[Given information Boundary: Start]

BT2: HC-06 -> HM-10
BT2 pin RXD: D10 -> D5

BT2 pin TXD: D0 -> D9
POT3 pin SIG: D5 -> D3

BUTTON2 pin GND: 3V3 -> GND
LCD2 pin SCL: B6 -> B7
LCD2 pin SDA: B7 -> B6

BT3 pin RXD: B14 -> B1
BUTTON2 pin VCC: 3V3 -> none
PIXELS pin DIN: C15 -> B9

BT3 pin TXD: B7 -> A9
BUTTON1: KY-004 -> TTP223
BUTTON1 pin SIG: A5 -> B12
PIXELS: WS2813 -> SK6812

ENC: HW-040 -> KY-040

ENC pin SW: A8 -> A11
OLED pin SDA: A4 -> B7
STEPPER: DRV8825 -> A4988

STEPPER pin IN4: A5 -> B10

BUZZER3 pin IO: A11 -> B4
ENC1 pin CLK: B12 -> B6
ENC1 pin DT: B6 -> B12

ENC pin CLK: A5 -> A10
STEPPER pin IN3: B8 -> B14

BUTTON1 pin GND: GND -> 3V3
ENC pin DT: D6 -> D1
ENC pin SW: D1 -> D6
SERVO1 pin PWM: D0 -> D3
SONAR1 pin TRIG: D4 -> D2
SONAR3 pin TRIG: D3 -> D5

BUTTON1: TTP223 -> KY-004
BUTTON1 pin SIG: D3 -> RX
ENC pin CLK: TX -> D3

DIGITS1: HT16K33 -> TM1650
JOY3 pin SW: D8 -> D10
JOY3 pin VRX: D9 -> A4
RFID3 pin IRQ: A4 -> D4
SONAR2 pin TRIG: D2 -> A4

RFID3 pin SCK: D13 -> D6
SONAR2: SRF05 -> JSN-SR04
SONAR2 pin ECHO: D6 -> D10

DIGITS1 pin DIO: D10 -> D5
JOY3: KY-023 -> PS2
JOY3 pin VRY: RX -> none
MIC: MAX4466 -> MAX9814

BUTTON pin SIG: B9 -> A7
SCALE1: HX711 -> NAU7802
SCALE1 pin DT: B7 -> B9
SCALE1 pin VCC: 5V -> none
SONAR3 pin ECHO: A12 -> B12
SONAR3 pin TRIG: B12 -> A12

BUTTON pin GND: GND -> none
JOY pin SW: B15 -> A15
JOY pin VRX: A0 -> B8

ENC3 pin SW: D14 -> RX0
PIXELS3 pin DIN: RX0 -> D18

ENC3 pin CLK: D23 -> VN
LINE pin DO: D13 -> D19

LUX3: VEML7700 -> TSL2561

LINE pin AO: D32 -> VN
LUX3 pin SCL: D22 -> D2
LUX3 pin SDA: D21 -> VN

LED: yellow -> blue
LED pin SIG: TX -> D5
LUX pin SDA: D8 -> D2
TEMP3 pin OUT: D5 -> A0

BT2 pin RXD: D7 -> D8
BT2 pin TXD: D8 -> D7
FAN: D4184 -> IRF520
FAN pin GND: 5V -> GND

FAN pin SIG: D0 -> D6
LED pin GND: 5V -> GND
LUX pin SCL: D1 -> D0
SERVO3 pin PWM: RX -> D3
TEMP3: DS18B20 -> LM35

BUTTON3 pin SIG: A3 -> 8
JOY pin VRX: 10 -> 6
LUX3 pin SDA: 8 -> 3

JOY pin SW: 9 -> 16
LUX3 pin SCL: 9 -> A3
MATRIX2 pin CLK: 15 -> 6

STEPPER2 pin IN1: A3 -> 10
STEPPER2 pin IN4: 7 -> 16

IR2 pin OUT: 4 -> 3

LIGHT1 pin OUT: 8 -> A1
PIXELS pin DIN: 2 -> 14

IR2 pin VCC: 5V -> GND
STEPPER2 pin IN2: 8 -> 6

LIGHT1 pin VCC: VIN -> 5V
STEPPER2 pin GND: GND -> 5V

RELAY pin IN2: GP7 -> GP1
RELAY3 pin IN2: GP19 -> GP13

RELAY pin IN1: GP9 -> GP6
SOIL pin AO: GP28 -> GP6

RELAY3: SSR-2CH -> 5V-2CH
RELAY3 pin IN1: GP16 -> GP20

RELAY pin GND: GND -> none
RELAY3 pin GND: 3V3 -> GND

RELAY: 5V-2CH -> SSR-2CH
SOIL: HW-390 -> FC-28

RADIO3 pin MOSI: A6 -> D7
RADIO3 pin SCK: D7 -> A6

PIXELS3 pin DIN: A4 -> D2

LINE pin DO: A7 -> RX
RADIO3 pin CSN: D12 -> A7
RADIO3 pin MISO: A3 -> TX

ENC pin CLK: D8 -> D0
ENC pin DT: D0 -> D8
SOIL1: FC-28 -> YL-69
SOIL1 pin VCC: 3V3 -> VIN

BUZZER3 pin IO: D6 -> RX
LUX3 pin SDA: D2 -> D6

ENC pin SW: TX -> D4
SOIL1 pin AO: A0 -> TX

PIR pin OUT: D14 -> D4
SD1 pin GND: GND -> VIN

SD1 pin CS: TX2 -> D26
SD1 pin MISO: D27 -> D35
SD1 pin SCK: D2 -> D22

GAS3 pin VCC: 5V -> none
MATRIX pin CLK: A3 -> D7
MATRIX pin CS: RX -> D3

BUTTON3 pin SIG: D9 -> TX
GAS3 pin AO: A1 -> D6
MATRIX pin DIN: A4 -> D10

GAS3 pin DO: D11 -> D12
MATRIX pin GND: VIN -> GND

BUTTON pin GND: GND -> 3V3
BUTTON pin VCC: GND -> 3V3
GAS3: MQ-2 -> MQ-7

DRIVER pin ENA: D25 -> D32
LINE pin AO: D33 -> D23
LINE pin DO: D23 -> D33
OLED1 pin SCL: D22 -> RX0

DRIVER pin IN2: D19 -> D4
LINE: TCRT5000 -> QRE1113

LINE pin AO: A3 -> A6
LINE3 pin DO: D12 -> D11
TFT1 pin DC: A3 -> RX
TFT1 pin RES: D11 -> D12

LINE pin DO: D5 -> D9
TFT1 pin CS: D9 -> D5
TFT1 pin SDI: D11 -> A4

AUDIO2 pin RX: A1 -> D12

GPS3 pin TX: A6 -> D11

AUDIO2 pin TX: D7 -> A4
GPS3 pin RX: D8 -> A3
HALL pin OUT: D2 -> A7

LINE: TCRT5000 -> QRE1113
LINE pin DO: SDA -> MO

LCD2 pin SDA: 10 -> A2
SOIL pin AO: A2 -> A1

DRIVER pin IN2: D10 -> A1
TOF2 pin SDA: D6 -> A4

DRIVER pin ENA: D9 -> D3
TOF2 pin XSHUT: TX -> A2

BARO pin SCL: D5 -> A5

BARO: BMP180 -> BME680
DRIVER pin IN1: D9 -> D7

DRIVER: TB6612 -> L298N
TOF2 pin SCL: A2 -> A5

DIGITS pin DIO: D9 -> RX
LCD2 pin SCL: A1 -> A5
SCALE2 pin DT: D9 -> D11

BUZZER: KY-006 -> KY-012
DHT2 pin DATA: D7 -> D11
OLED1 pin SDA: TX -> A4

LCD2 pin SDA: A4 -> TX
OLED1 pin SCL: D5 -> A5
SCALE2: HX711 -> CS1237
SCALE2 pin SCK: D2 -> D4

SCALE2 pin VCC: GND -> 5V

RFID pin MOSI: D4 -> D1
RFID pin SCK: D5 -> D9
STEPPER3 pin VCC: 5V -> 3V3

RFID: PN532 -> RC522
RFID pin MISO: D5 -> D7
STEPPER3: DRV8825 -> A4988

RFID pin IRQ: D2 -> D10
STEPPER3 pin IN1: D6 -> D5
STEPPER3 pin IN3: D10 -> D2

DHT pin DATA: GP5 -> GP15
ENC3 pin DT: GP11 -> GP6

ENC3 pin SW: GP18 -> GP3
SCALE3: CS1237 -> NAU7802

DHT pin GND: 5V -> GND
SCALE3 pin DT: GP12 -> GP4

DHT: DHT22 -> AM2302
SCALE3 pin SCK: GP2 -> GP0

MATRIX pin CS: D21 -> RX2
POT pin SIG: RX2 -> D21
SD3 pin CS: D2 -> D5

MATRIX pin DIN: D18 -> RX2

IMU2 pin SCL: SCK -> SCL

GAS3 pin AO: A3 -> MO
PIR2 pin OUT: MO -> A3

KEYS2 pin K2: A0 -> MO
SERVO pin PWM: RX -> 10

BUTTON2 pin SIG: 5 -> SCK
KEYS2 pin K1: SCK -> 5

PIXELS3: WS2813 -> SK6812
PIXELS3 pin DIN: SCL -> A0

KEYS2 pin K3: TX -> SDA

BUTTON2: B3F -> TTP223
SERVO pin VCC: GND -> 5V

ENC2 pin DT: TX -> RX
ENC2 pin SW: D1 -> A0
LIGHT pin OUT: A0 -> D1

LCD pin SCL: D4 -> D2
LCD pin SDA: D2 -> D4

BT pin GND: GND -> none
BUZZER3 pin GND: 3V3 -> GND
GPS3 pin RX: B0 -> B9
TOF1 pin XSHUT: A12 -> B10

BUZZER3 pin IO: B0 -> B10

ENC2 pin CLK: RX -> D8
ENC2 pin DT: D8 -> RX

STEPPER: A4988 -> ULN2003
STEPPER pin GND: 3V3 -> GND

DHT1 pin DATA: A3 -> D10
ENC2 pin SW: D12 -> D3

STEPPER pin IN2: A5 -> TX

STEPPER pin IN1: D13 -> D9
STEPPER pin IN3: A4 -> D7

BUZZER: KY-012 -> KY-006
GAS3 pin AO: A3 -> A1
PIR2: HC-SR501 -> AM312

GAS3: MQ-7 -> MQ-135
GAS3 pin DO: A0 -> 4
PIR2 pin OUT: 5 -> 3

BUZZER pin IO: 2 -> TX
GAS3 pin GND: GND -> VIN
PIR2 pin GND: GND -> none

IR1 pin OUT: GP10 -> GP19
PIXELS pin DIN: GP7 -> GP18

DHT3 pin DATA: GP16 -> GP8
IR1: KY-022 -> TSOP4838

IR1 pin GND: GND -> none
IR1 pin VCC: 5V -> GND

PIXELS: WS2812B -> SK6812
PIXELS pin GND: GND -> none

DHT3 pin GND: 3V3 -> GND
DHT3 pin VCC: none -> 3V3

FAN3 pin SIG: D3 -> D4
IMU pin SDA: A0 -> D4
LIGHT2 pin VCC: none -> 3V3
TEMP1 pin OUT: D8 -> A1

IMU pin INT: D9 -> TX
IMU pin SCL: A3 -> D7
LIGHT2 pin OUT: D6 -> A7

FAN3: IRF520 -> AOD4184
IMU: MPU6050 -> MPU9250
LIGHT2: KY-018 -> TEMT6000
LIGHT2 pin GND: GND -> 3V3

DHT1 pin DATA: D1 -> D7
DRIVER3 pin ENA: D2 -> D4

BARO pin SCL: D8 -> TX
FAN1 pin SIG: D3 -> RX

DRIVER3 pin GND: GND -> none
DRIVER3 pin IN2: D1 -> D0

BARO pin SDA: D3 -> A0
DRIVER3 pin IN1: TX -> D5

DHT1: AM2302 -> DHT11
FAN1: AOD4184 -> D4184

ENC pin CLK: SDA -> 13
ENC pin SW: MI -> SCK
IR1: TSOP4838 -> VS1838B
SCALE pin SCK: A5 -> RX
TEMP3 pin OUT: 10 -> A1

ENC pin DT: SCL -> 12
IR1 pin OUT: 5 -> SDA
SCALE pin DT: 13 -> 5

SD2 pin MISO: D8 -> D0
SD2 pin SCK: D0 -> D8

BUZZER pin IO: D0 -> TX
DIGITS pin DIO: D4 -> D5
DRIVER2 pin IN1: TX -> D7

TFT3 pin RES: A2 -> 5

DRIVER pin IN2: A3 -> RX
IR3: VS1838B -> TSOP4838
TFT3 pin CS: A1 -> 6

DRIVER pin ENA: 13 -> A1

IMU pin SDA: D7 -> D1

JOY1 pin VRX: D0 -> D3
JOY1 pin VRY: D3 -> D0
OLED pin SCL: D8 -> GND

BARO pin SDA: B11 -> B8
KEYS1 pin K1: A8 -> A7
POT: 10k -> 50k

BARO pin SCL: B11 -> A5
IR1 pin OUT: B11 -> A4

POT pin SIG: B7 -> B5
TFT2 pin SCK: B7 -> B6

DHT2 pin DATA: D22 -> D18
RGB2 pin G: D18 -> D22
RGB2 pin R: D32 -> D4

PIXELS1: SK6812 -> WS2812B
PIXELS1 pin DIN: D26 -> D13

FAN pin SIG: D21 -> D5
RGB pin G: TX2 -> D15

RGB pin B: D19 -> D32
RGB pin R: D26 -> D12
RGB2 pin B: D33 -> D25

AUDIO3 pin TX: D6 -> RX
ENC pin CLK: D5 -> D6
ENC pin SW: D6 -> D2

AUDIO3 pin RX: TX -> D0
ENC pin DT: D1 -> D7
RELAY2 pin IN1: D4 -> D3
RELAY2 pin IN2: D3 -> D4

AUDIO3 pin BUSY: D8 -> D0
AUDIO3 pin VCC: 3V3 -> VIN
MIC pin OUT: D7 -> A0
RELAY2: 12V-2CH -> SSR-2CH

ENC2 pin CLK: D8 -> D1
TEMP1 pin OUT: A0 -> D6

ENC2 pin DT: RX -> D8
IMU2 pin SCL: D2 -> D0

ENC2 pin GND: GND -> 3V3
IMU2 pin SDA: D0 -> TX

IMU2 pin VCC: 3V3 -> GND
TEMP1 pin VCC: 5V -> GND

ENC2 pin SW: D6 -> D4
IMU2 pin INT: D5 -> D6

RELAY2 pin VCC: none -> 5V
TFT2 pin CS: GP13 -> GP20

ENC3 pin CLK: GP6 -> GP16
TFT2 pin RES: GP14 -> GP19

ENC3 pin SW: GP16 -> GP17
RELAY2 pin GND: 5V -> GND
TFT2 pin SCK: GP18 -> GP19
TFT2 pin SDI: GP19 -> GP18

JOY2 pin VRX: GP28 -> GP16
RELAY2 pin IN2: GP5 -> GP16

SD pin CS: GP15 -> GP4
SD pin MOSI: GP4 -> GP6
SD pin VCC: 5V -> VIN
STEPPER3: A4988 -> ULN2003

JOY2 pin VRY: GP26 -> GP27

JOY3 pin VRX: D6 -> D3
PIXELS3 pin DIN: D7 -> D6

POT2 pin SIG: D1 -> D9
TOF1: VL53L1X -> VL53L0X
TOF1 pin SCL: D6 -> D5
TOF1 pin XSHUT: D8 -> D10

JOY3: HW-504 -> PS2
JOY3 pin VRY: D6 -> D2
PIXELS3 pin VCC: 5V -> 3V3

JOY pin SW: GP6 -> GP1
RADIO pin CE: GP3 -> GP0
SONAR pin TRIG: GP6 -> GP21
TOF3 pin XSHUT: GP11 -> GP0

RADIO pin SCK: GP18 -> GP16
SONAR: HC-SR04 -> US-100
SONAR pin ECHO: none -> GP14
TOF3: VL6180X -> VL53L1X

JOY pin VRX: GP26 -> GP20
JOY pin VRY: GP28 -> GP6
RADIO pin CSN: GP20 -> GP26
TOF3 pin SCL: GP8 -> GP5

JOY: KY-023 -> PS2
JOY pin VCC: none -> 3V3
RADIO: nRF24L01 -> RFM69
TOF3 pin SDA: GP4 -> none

[Given information Boundary: End]

[Requirement]
The required output is every line above that contains the string "MISO".

[Exercise answer]
RADIO3 pin MISO: A3 -> TX
SD1 pin MISO: D27 -> D35
RFID pin MISO: D5 -> D7
SD2 pin MISO: D8 -> D0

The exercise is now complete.